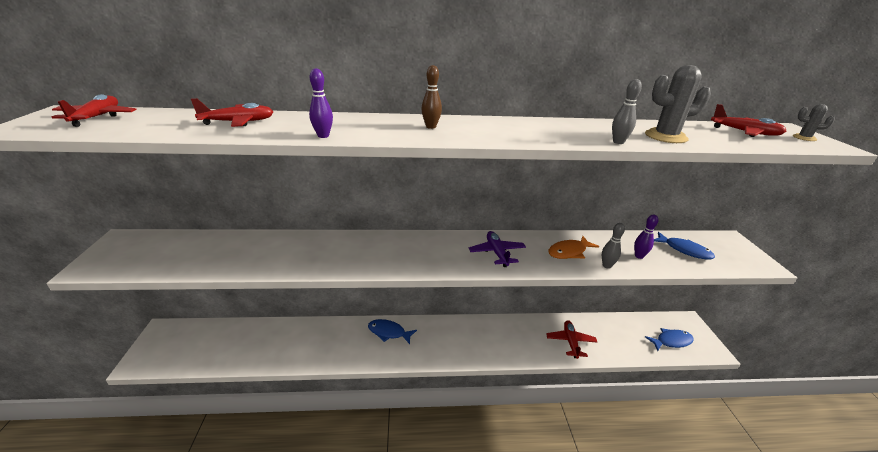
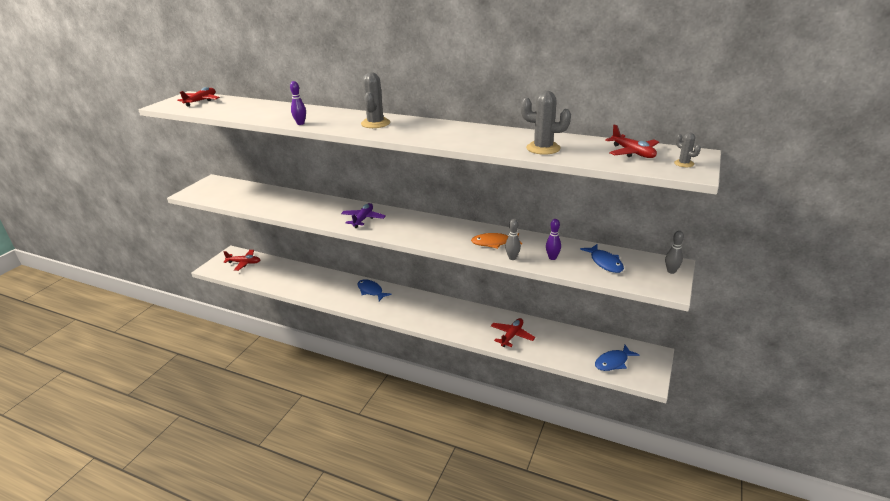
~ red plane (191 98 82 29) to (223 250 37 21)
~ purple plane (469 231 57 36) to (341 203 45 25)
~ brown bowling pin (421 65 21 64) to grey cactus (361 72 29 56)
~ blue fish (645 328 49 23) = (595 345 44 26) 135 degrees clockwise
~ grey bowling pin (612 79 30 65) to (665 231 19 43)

• [YOUR OBJECTIVE]: Retype the records above exactly, pictures omitted.

• [WORKED SOLUTION]:
~ red plane (191 98 82 29) to (223 250 37 21)
~ purple plane (469 231 57 36) to (341 203 45 25)
~ brown bowling pin (421 65 21 64) to grey cactus (361 72 29 56)
~ blue fish (645 328 49 23) = (595 345 44 26) 135 degrees clockwise
~ grey bowling pin (612 79 30 65) to (665 231 19 43)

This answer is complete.